* **EXERCISE PROMPT**:
Rewrite the data lines from the line with "black semicircle: moved 8 px left, 9 px down" through the end of the data, switching "rotated" to "turned" and changing nothing else. Omit the pictures from your answer.

* **Data items**:
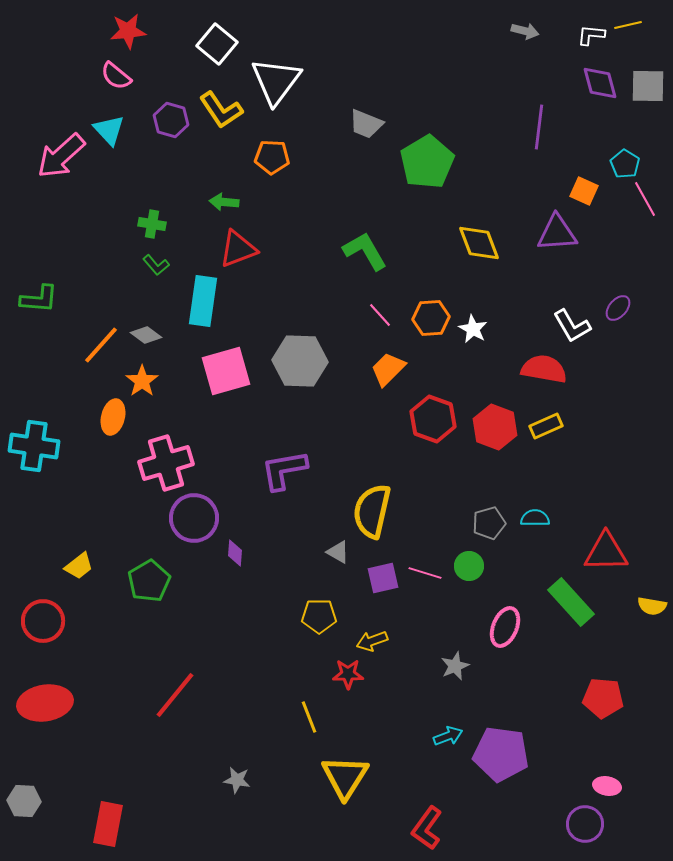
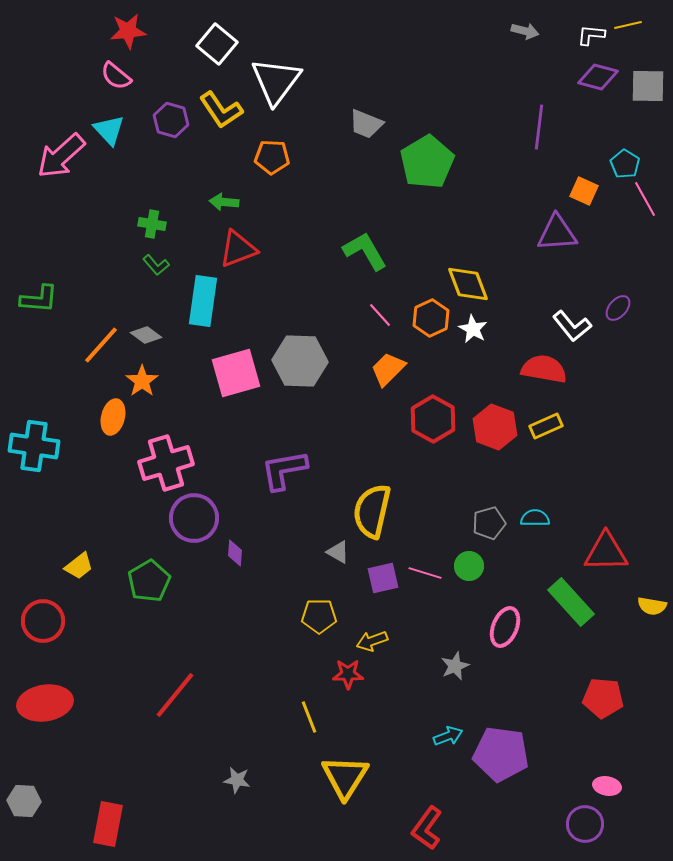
purple diamond at (600, 83): moved 2 px left, 6 px up; rotated 60 degrees counterclockwise
yellow diamond at (479, 243): moved 11 px left, 41 px down
orange hexagon at (431, 318): rotated 21 degrees counterclockwise
white L-shape at (572, 326): rotated 9 degrees counterclockwise
pink square at (226, 371): moved 10 px right, 2 px down
red hexagon at (433, 419): rotated 9 degrees clockwise
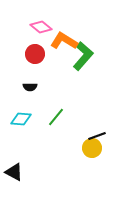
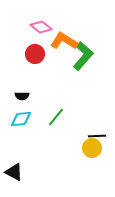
black semicircle: moved 8 px left, 9 px down
cyan diamond: rotated 10 degrees counterclockwise
black line: rotated 18 degrees clockwise
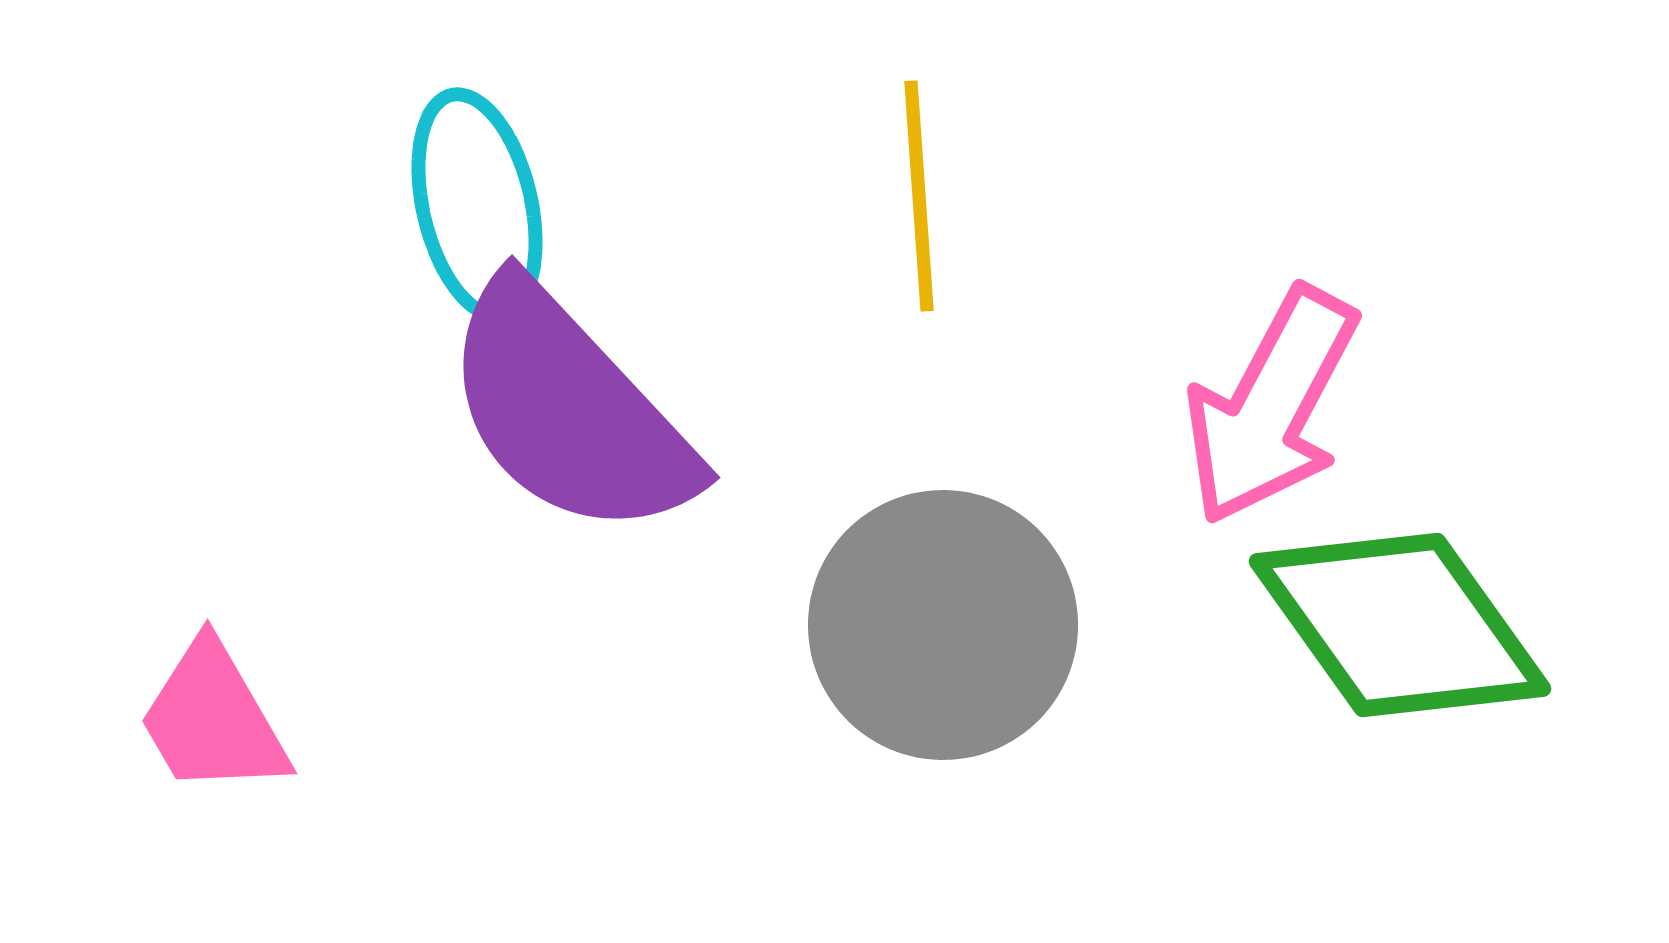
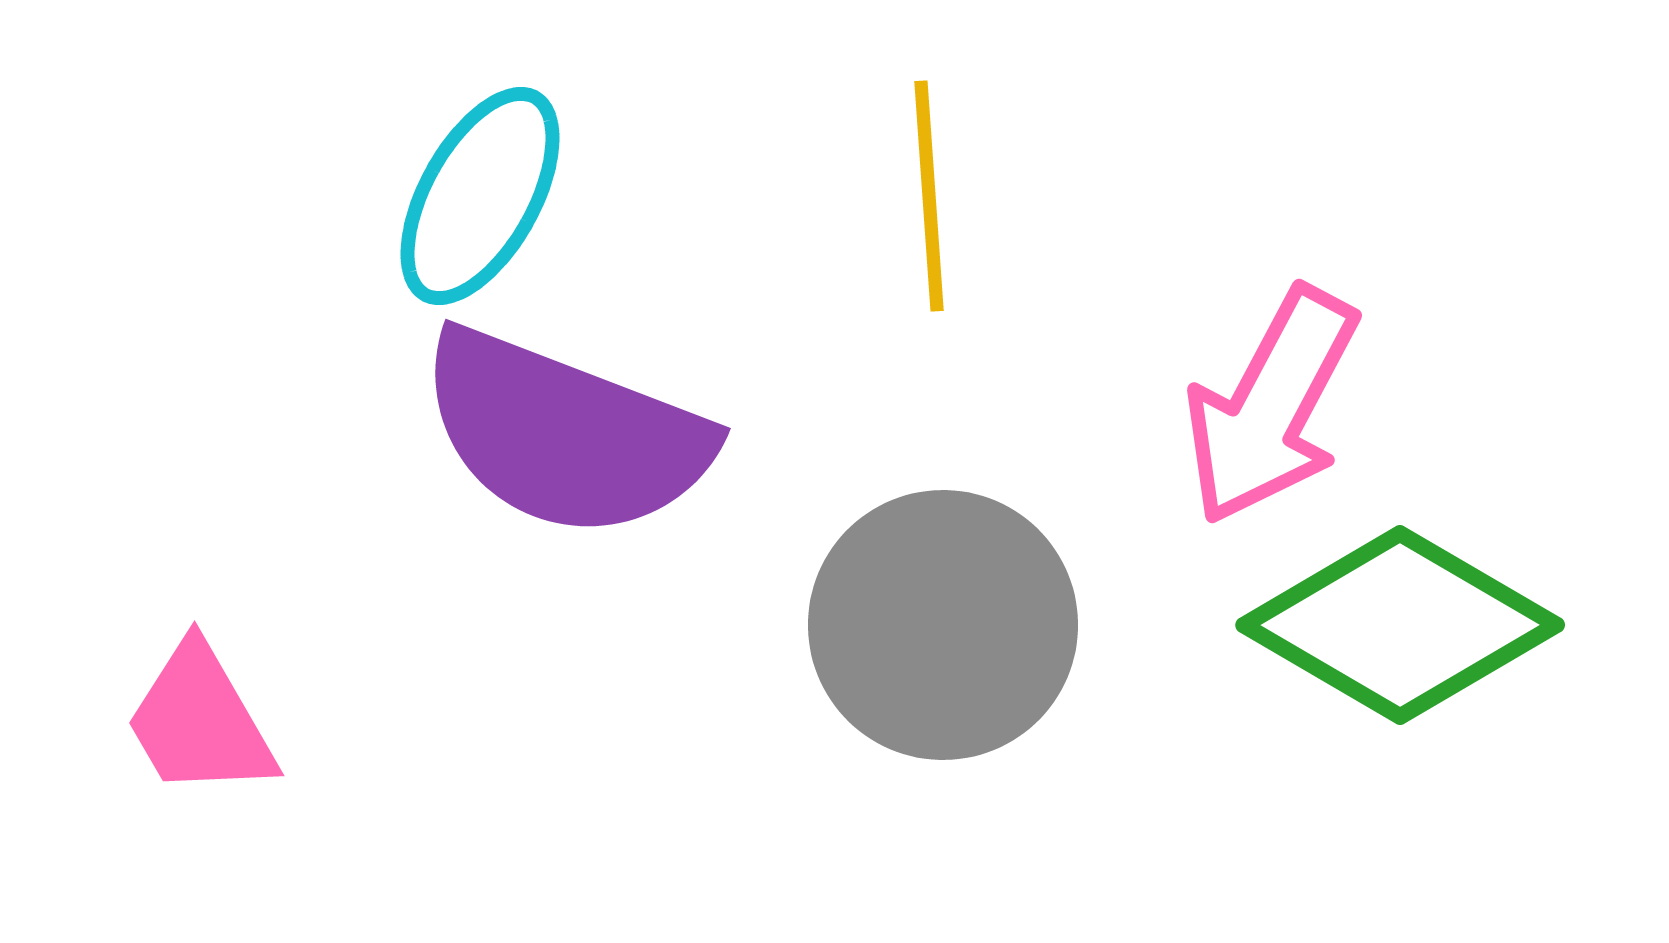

* **COMPLETE OUTPUT**:
black semicircle: moved 8 px left, 9 px down
cyan diamond: turned 10 degrees counterclockwise
black line: turned 18 degrees clockwise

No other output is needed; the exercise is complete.